Provided data below:

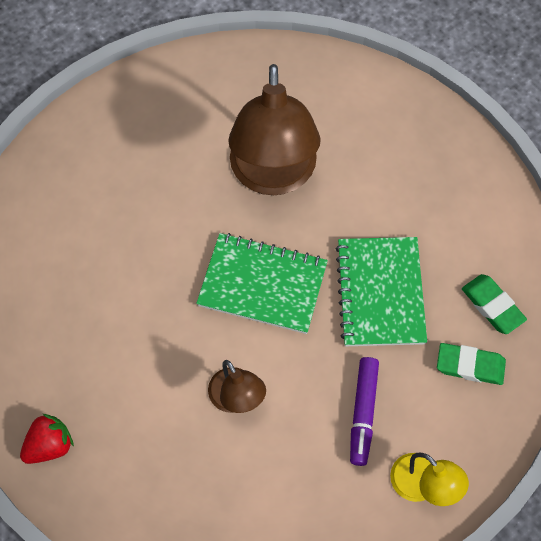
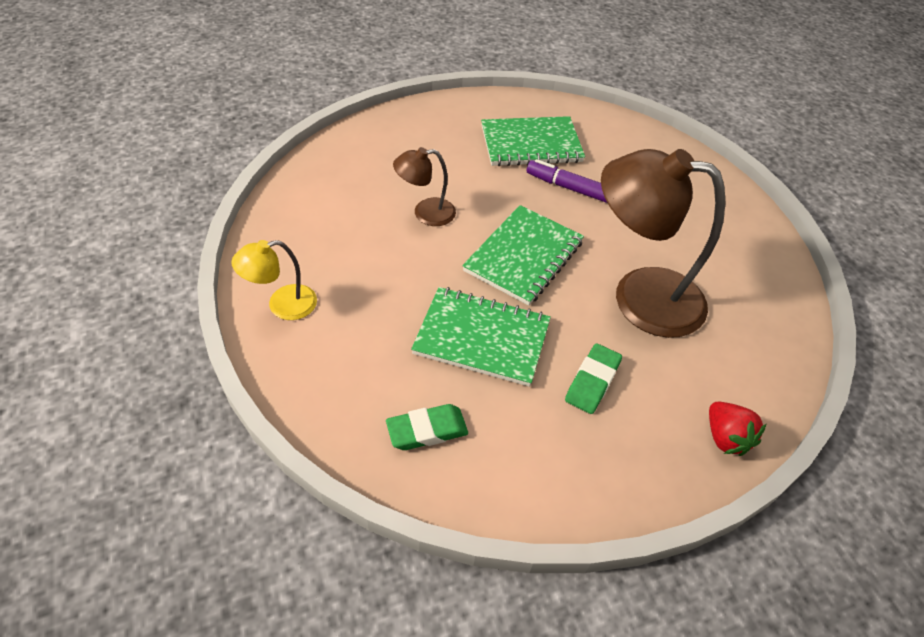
camera: 105 degrees right, 15 degrees down
(50, 445) = (440, 116): red strawberry -> red strawberry (725, 438)
(72, 324) = (531, 144): none -> green notebook
(363, 413) = (370, 286): purple marker -> purple marker (568, 187)
(470, 366) = (372, 384): green eraser -> green eraser (592, 381)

End of Provided data.

Problem statement
For the word "green", count the lines of the data that contain it and state only that count.

Exercise solution
2